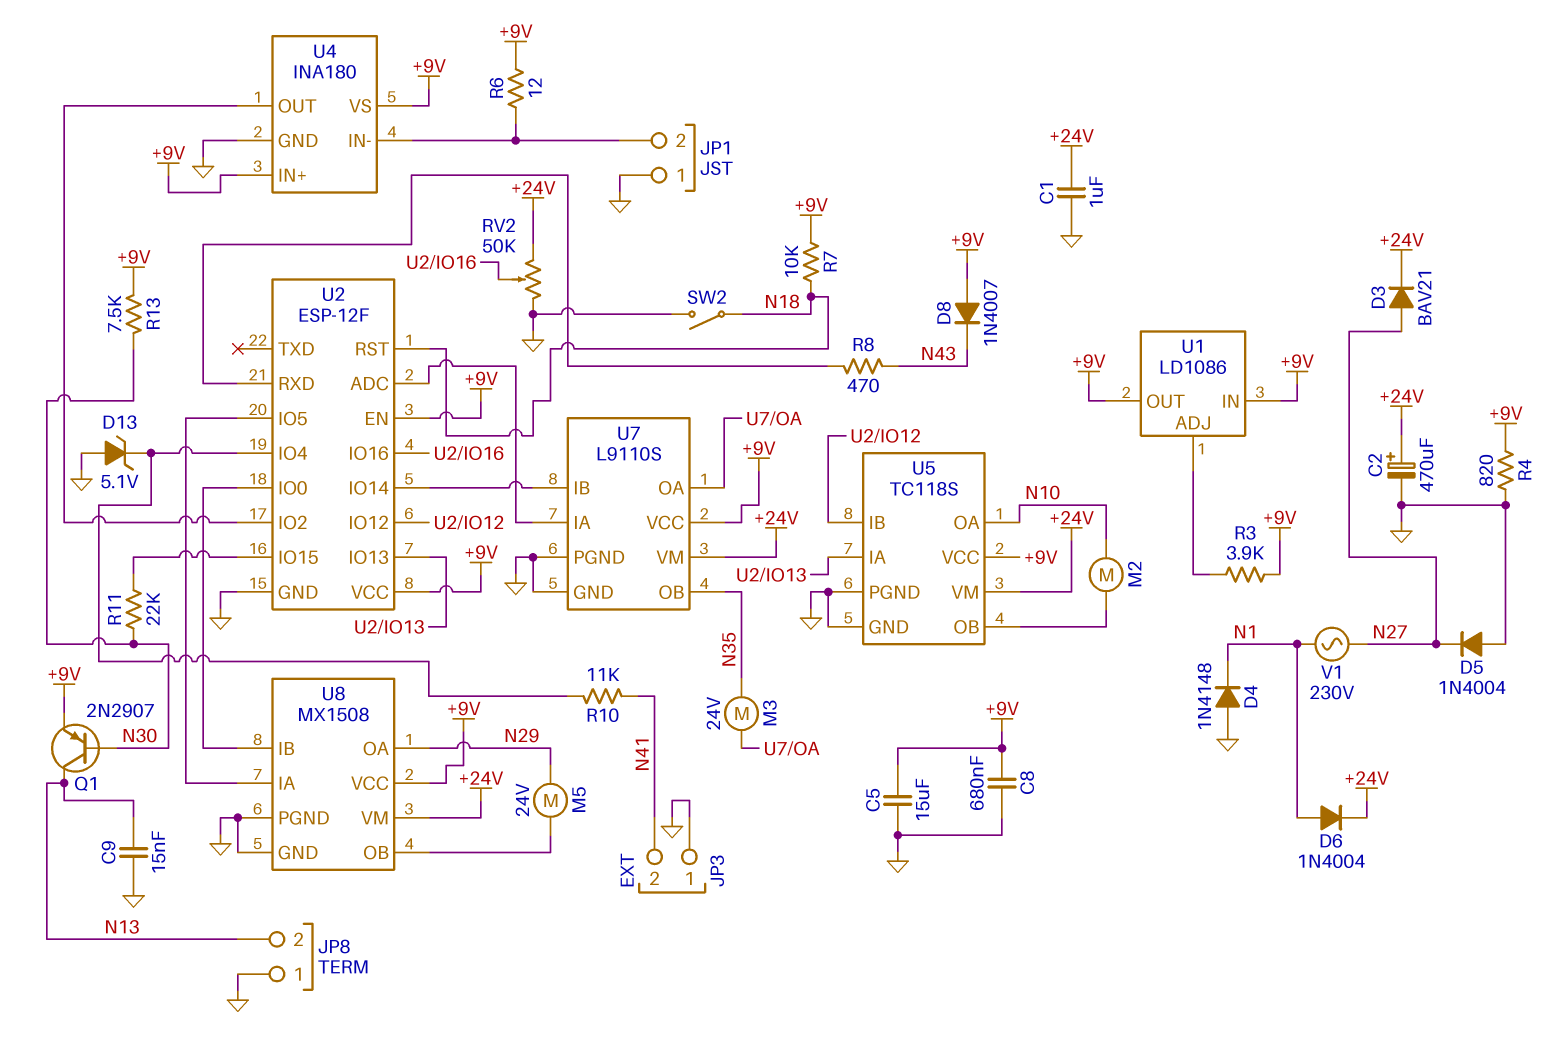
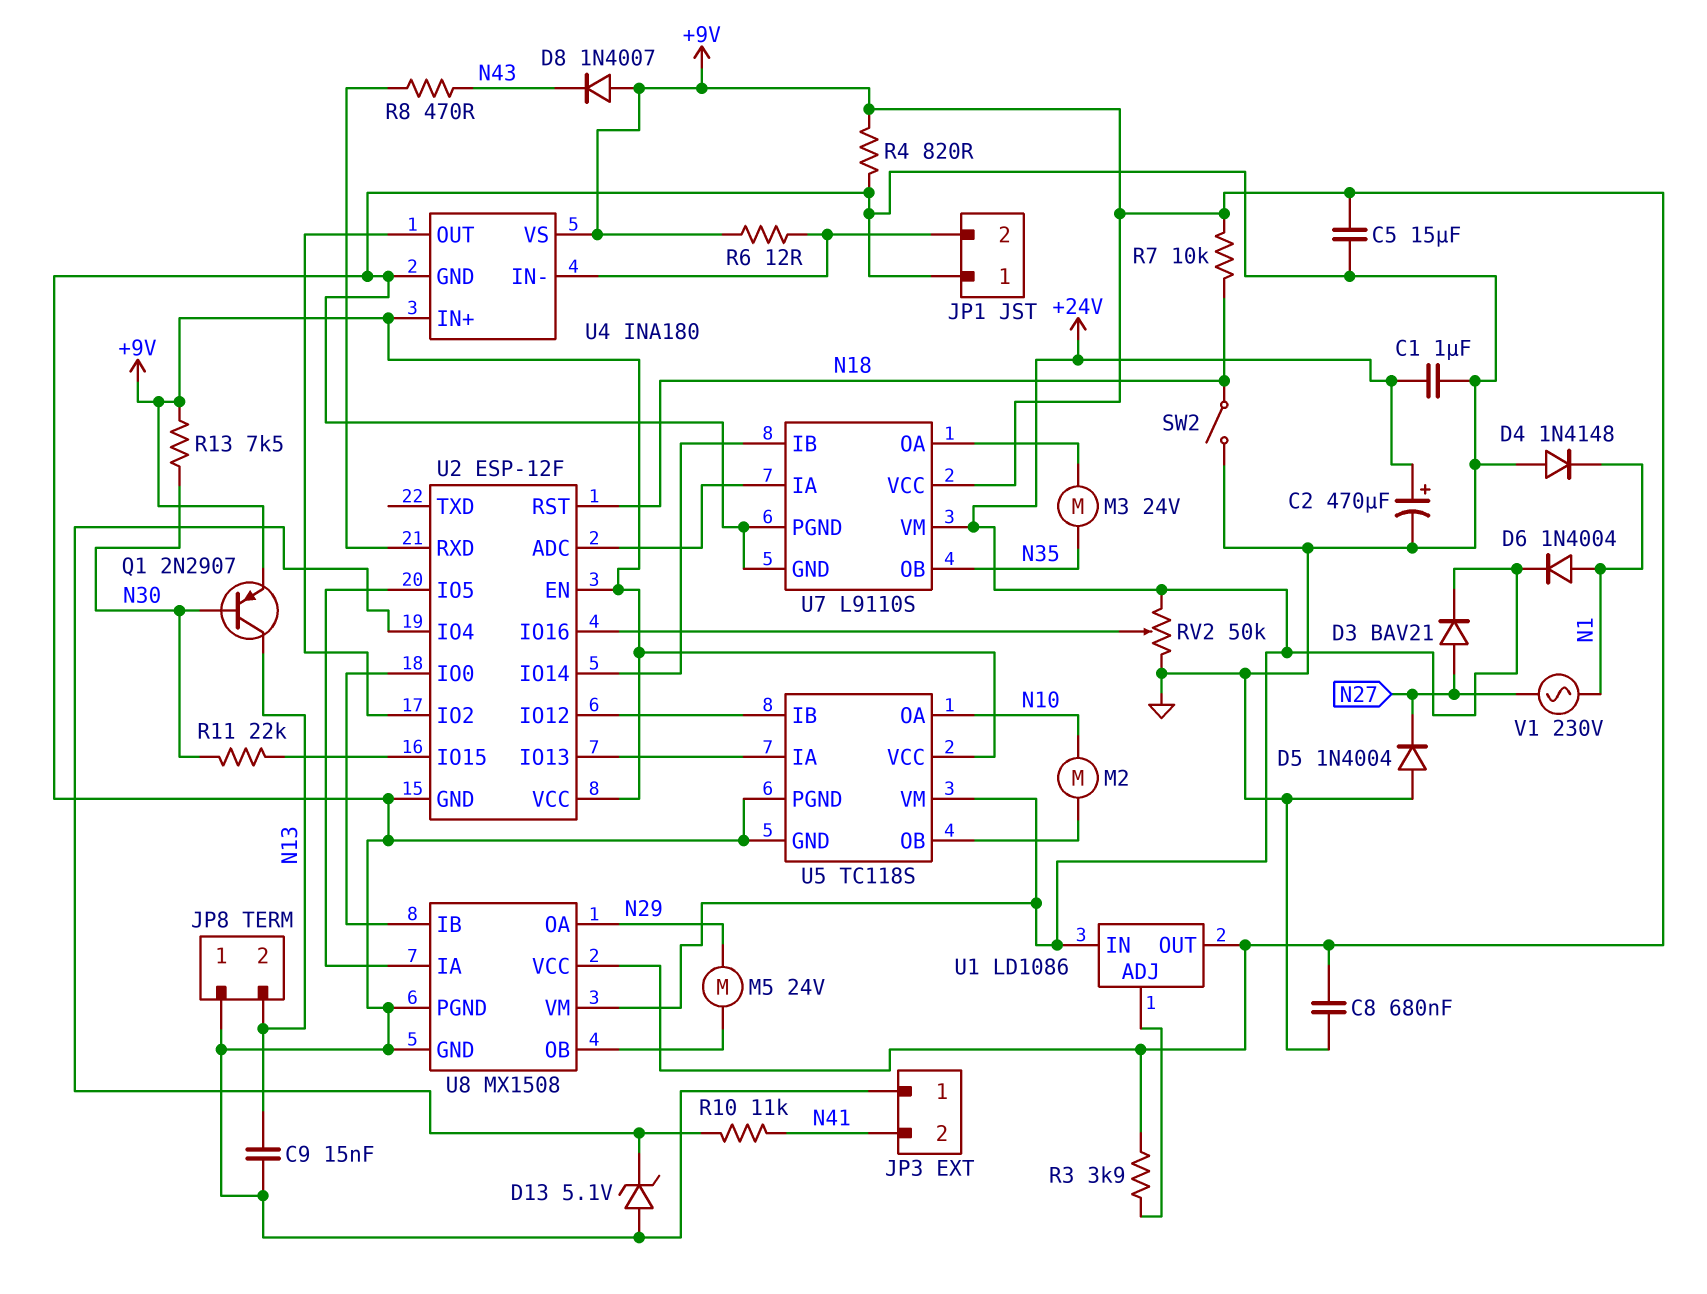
U1 pin IN: +9V -> +24V

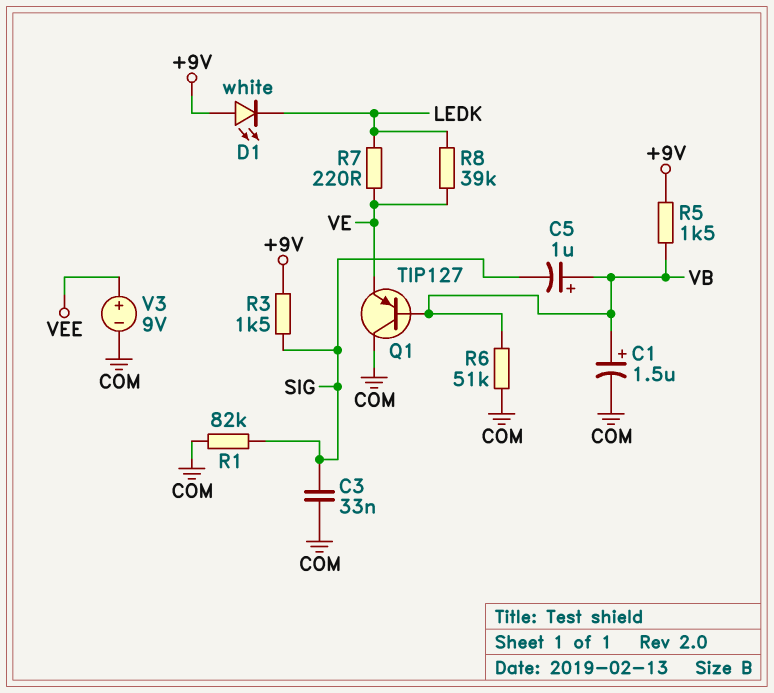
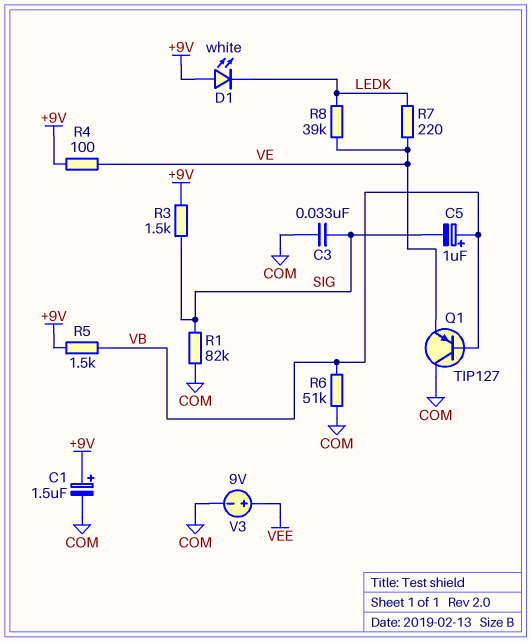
C1: 1.5uF (plus VB, minus COM) -> 1.5uF (plus +9V, minus COM)
R4: none -> 100 (+9V, VE)

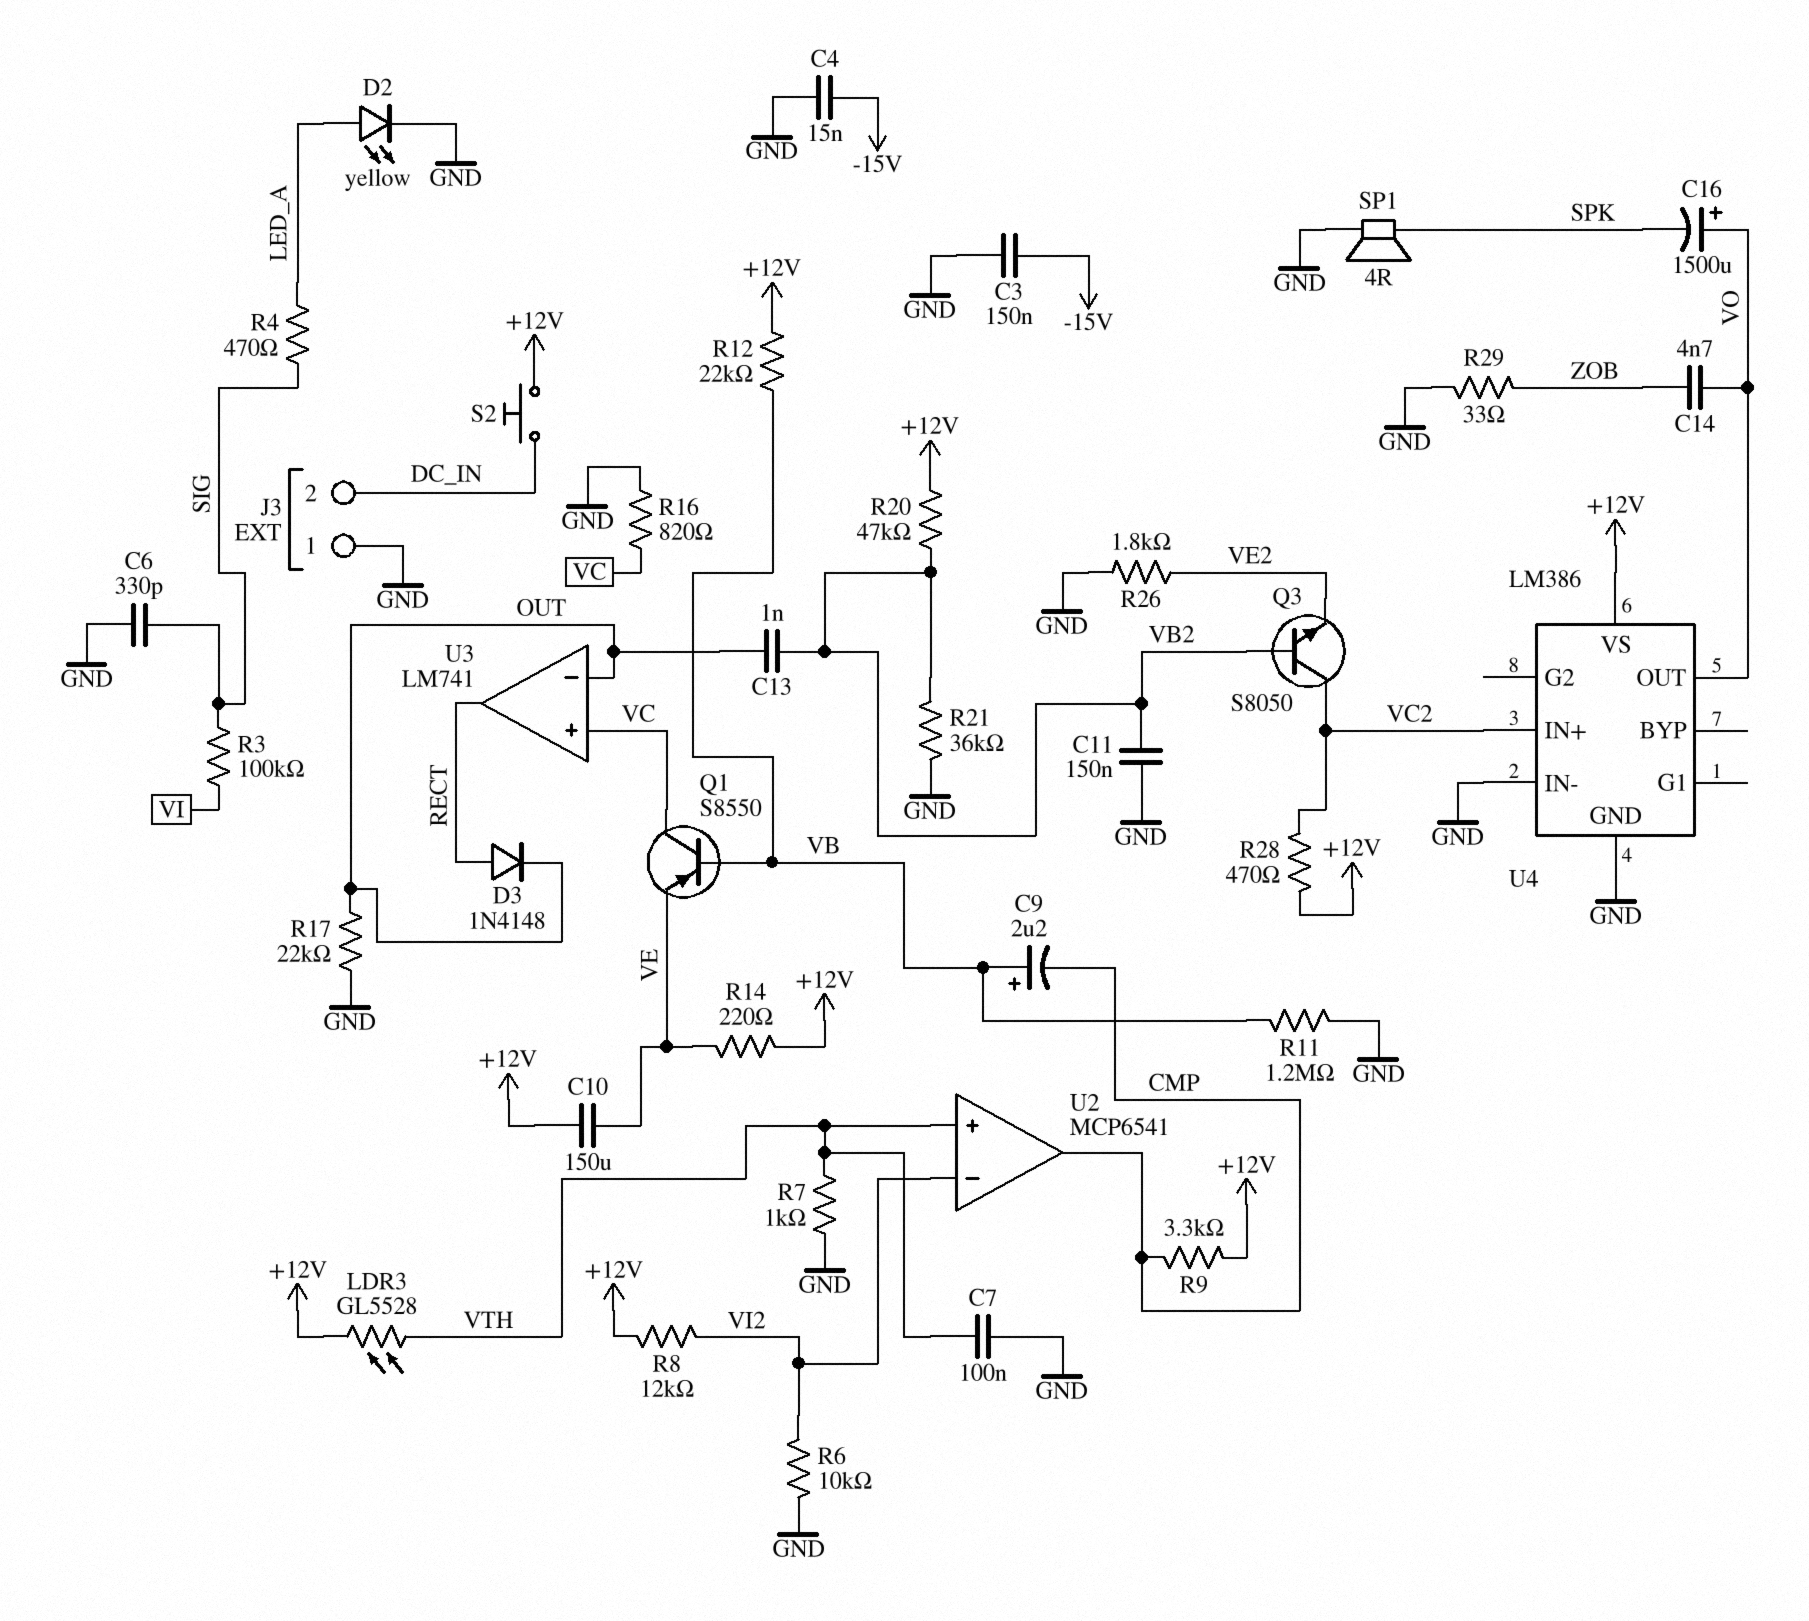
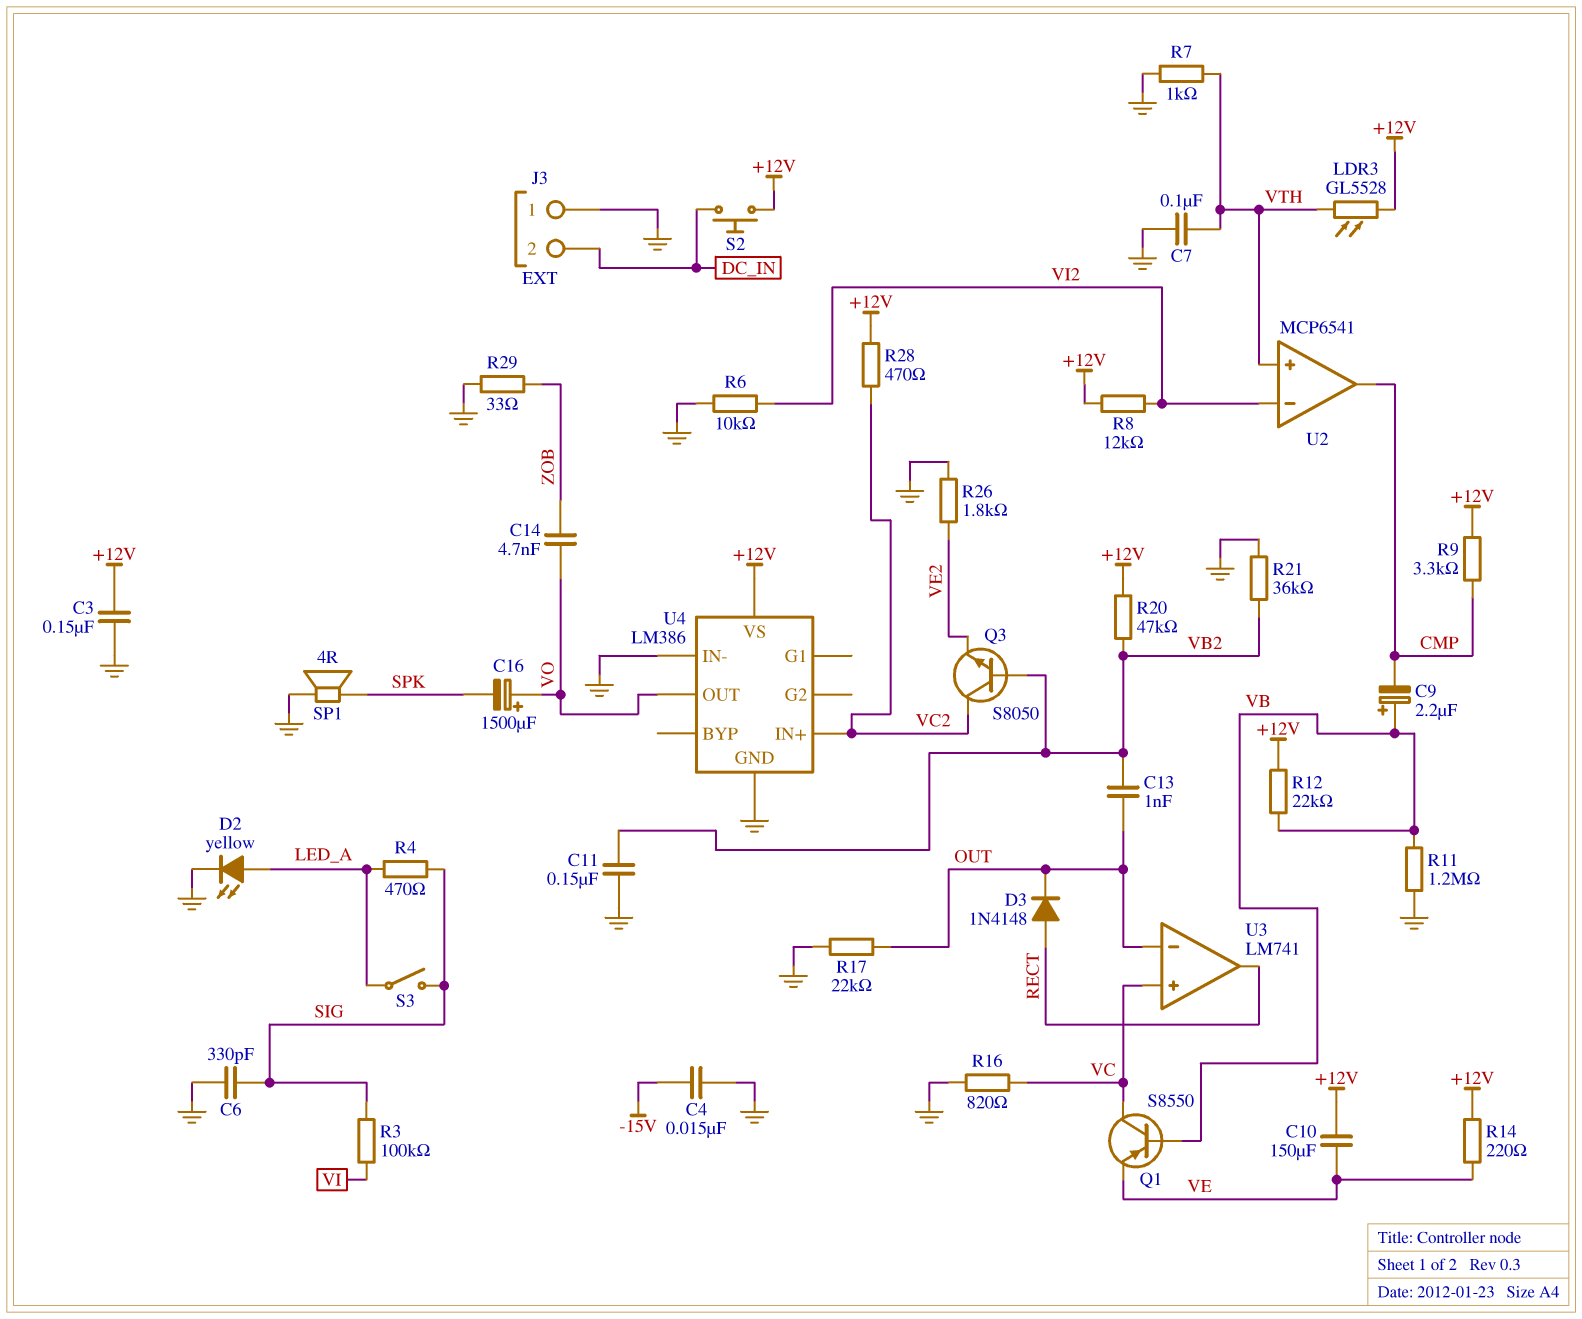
C3: 150nF (-15V, GND) -> 150nF (+12V, GND)
S3: none -> switch (LED_A, SIG)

──────

PROBLEM DESCRIPTION: Give back the material above exactly, without pictures.

EXPECTED ANSWER:
U1 pin IN: +9V -> +24V

C1: 1.5uF (plus VB, minus COM) -> 1.5uF (plus +9V, minus COM)
R4: none -> 100 (+9V, VE)

C3: 150nF (-15V, GND) -> 150nF (+12V, GND)
S3: none -> switch (LED_A, SIG)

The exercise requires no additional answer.